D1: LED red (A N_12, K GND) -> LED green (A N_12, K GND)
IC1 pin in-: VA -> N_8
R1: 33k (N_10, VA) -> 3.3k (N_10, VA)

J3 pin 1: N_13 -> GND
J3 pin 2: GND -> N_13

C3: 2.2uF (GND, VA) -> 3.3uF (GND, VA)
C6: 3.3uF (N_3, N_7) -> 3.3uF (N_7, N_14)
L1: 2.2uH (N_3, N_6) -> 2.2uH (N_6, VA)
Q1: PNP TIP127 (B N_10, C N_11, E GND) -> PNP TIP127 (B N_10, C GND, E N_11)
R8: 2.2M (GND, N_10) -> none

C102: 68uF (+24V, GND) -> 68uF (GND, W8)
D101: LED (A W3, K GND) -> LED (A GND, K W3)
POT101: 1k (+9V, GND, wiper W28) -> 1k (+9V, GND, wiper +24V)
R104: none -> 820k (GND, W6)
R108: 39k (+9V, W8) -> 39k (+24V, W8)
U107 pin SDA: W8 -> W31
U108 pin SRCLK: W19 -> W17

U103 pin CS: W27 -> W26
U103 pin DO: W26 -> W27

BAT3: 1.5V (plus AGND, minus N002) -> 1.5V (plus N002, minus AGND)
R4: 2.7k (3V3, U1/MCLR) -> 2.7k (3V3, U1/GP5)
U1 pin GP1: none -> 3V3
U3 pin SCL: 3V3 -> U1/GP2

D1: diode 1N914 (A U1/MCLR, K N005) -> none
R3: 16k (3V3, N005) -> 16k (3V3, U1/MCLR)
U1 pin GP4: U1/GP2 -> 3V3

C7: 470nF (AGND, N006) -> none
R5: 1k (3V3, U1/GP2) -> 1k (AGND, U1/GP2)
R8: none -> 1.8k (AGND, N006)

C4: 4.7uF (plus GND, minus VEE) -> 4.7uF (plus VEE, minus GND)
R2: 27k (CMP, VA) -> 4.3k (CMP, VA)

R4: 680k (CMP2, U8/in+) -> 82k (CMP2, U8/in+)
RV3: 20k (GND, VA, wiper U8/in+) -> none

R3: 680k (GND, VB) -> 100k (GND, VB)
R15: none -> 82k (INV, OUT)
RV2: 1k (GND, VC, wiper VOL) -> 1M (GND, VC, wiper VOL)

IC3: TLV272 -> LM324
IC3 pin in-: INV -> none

- _ASSIGNED TASK_
Without dropping a single line, output the records above exactly.

- _RESULT BELOW_
D1: LED red (A N_12, K GND) -> LED green (A N_12, K GND)
IC1 pin in-: VA -> N_8
R1: 33k (N_10, VA) -> 3.3k (N_10, VA)

J3 pin 1: N_13 -> GND
J3 pin 2: GND -> N_13

C3: 2.2uF (GND, VA) -> 3.3uF (GND, VA)
C6: 3.3uF (N_3, N_7) -> 3.3uF (N_7, N_14)
L1: 2.2uH (N_3, N_6) -> 2.2uH (N_6, VA)
Q1: PNP TIP127 (B N_10, C N_11, E GND) -> PNP TIP127 (B N_10, C GND, E N_11)
R8: 2.2M (GND, N_10) -> none

C102: 68uF (+24V, GND) -> 68uF (GND, W8)
D101: LED (A W3, K GND) -> LED (A GND, K W3)
POT101: 1k (+9V, GND, wiper W28) -> 1k (+9V, GND, wiper +24V)
R104: none -> 820k (GND, W6)
R108: 39k (+9V, W8) -> 39k (+24V, W8)
U107 pin SDA: W8 -> W31
U108 pin SRCLK: W19 -> W17

U103 pin CS: W27 -> W26
U103 pin DO: W26 -> W27

BAT3: 1.5V (plus AGND, minus N002) -> 1.5V (plus N002, minus AGND)
R4: 2.7k (3V3, U1/MCLR) -> 2.7k (3V3, U1/GP5)
U1 pin GP1: none -> 3V3
U3 pin SCL: 3V3 -> U1/GP2

D1: diode 1N914 (A U1/MCLR, K N005) -> none
R3: 16k (3V3, N005) -> 16k (3V3, U1/MCLR)
U1 pin GP4: U1/GP2 -> 3V3

C7: 470nF (AGND, N006) -> none
R5: 1k (3V3, U1/GP2) -> 1k (AGND, U1/GP2)
R8: none -> 1.8k (AGND, N006)

C4: 4.7uF (plus GND, minus VEE) -> 4.7uF (plus VEE, minus GND)
R2: 27k (CMP, VA) -> 4.3k (CMP, VA)

R4: 680k (CMP2, U8/in+) -> 82k (CMP2, U8/in+)
RV3: 20k (GND, VA, wiper U8/in+) -> none

R3: 680k (GND, VB) -> 100k (GND, VB)
R15: none -> 82k (INV, OUT)
RV2: 1k (GND, VC, wiper VOL) -> 1M (GND, VC, wiper VOL)

IC3: TLV272 -> LM324
IC3 pin in-: INV -> none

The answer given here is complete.